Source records

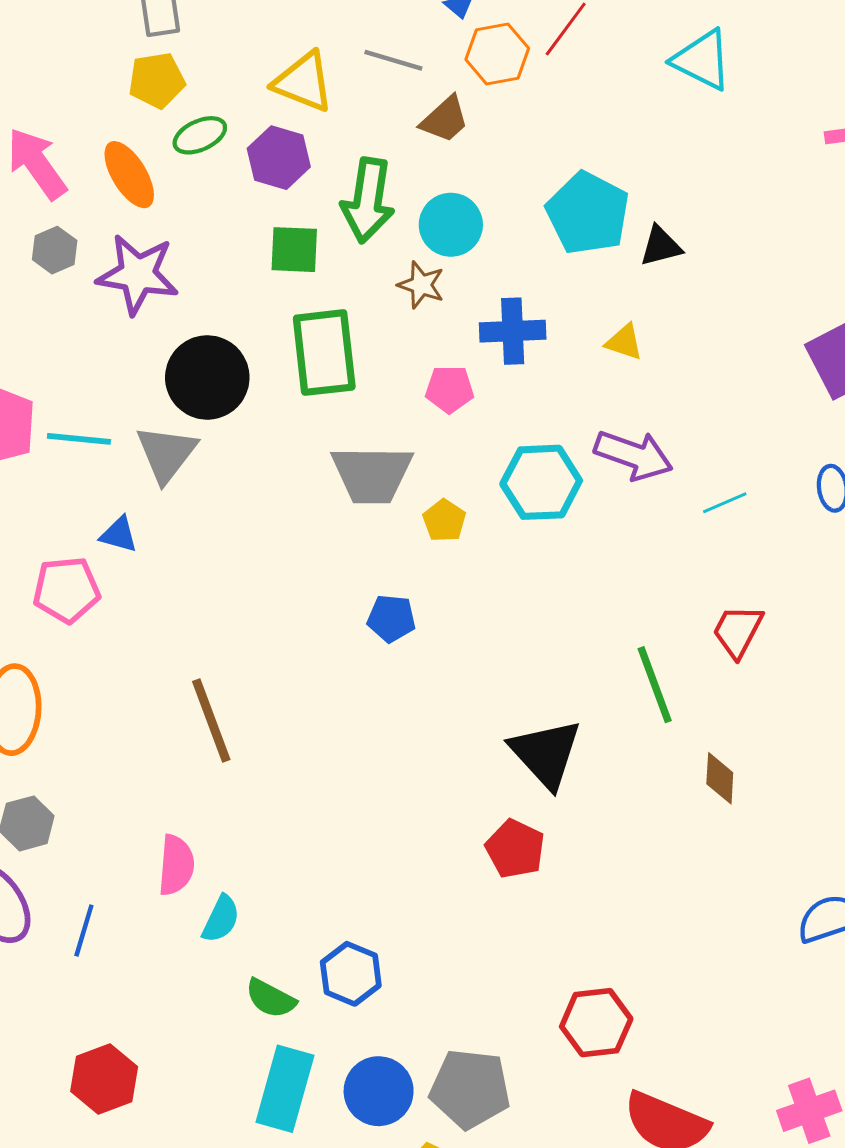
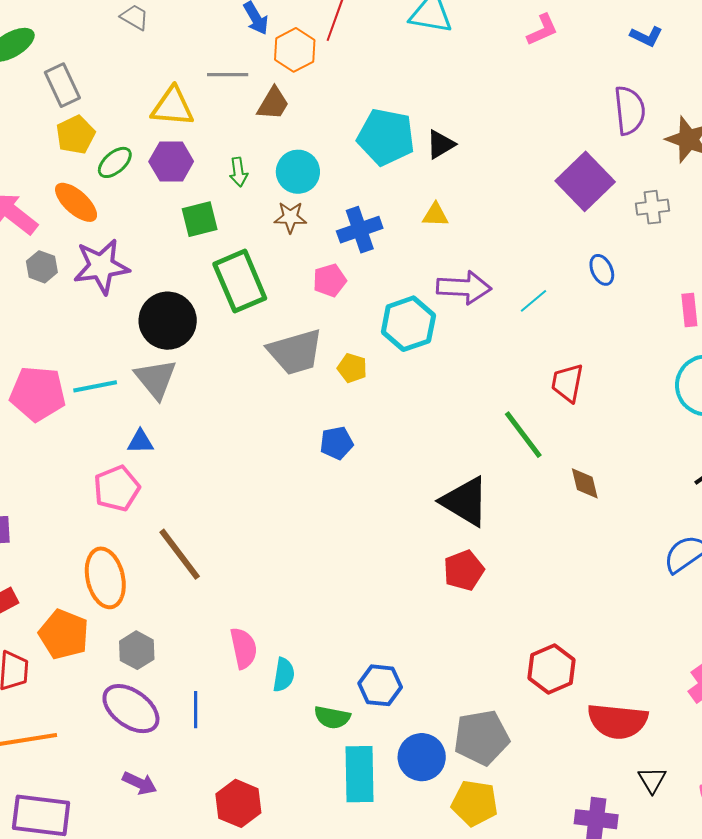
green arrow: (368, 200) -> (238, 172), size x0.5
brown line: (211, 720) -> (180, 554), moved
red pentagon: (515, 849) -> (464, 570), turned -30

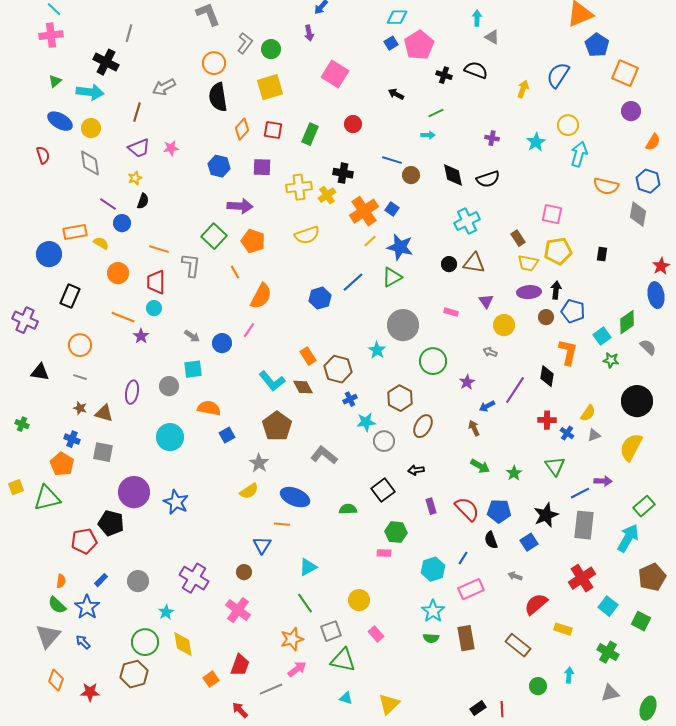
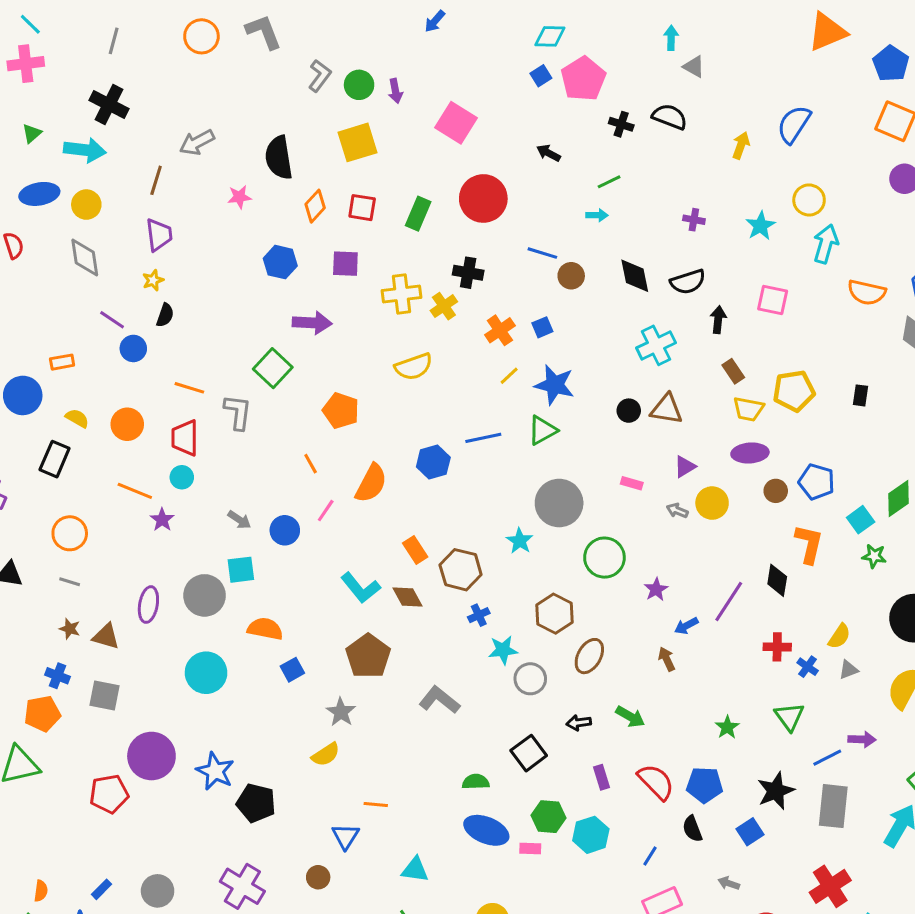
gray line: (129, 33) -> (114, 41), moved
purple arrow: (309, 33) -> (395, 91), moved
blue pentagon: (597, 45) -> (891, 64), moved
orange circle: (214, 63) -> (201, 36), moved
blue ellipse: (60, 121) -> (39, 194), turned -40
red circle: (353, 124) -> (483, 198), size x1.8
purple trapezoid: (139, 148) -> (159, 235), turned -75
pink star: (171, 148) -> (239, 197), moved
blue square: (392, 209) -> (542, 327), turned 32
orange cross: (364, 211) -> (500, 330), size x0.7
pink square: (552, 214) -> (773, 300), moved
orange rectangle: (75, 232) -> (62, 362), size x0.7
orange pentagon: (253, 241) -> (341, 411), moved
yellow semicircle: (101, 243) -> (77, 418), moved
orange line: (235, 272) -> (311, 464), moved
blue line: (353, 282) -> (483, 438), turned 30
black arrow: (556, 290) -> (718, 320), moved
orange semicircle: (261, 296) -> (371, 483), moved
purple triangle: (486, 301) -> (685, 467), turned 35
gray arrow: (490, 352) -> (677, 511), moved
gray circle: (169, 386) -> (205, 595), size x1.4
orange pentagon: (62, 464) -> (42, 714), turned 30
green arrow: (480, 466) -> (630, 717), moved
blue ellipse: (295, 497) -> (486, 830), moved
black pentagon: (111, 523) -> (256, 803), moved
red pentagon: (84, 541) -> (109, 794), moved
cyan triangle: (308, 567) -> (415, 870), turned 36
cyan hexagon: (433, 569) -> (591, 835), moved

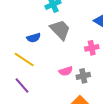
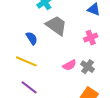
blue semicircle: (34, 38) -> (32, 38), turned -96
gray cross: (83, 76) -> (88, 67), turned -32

**Problem description:** All of the data above should be transcribed verbatim, with pictures omitted.

**Solution to the exercise:**
green arrow: (368, 200) -> (238, 172), size x0.5
brown line: (211, 720) -> (180, 554), moved
red pentagon: (515, 849) -> (464, 570), turned -30

gray line: (129, 33) -> (114, 41), moved
purple arrow: (309, 33) -> (395, 91), moved
blue pentagon: (597, 45) -> (891, 64), moved
orange circle: (214, 63) -> (201, 36), moved
blue ellipse: (60, 121) -> (39, 194), turned -40
red circle: (353, 124) -> (483, 198), size x1.8
purple trapezoid: (139, 148) -> (159, 235), turned -75
pink star: (171, 148) -> (239, 197), moved
blue square: (392, 209) -> (542, 327), turned 32
orange cross: (364, 211) -> (500, 330), size x0.7
pink square: (552, 214) -> (773, 300), moved
orange rectangle: (75, 232) -> (62, 362), size x0.7
orange pentagon: (253, 241) -> (341, 411), moved
yellow semicircle: (101, 243) -> (77, 418), moved
orange line: (235, 272) -> (311, 464), moved
blue line: (353, 282) -> (483, 438), turned 30
black arrow: (556, 290) -> (718, 320), moved
orange semicircle: (261, 296) -> (371, 483), moved
purple triangle: (486, 301) -> (685, 467), turned 35
gray arrow: (490, 352) -> (677, 511), moved
gray circle: (169, 386) -> (205, 595), size x1.4
orange pentagon: (62, 464) -> (42, 714), turned 30
green arrow: (480, 466) -> (630, 717), moved
blue ellipse: (295, 497) -> (486, 830), moved
black pentagon: (111, 523) -> (256, 803), moved
red pentagon: (84, 541) -> (109, 794), moved
cyan triangle: (308, 567) -> (415, 870), turned 36
cyan hexagon: (433, 569) -> (591, 835), moved

blue semicircle: (34, 38) -> (32, 38), turned -96
gray cross: (83, 76) -> (88, 67), turned -32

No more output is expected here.